EXERCISE: Tally every line of the material where "czerwony" occurs, then write the total by itself.

DATASET RECORDS:
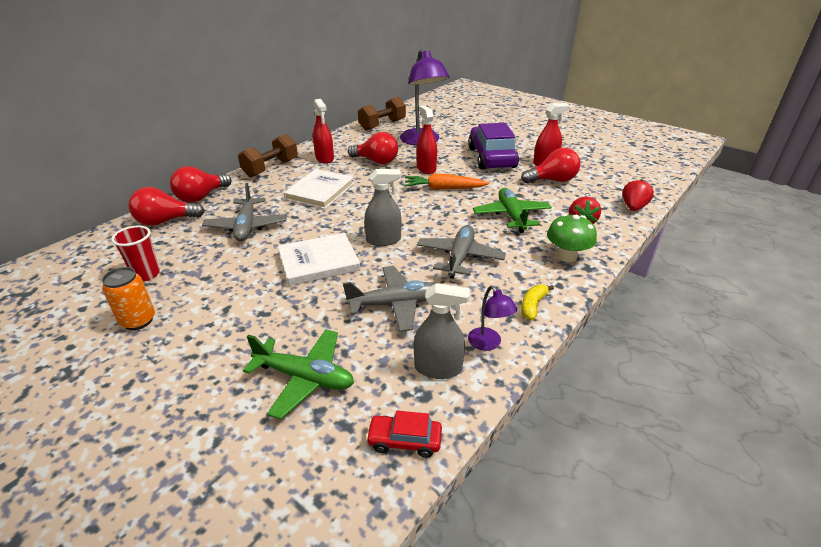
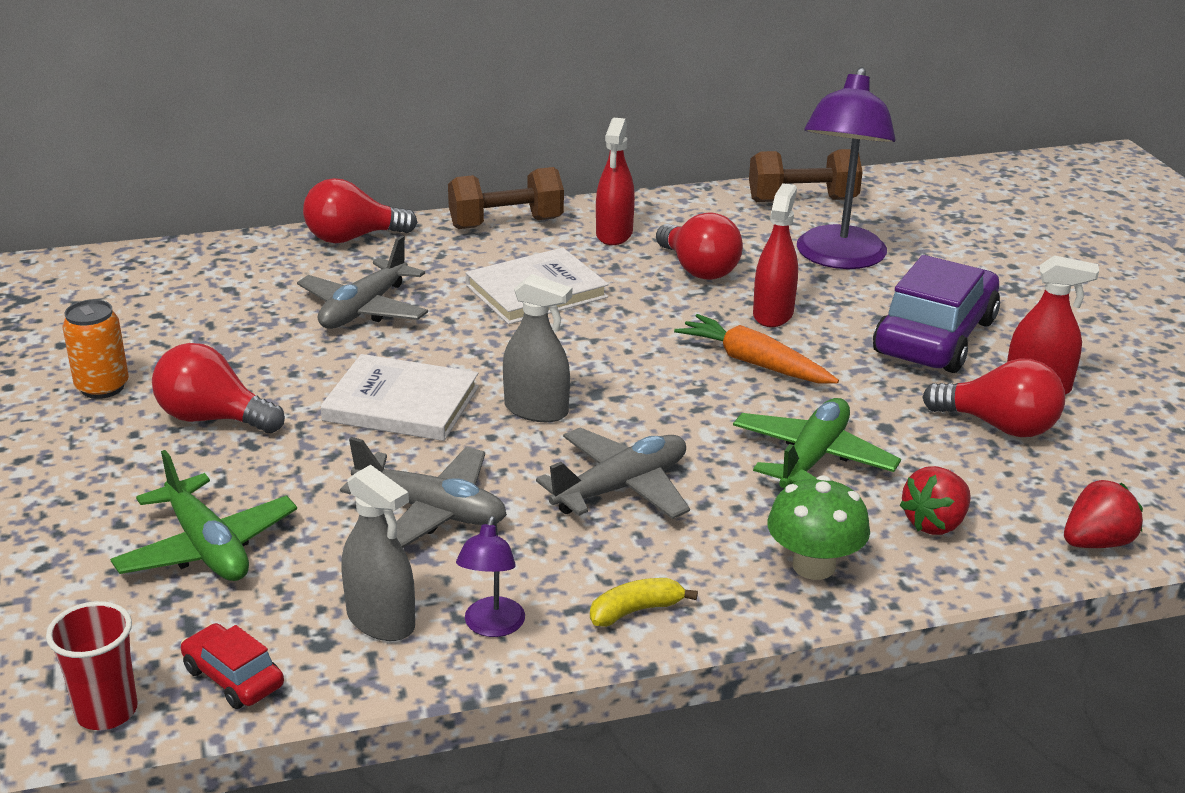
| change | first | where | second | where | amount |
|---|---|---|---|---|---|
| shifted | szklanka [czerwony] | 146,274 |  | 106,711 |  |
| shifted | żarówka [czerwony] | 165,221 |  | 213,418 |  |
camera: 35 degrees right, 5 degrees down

RESULT: 2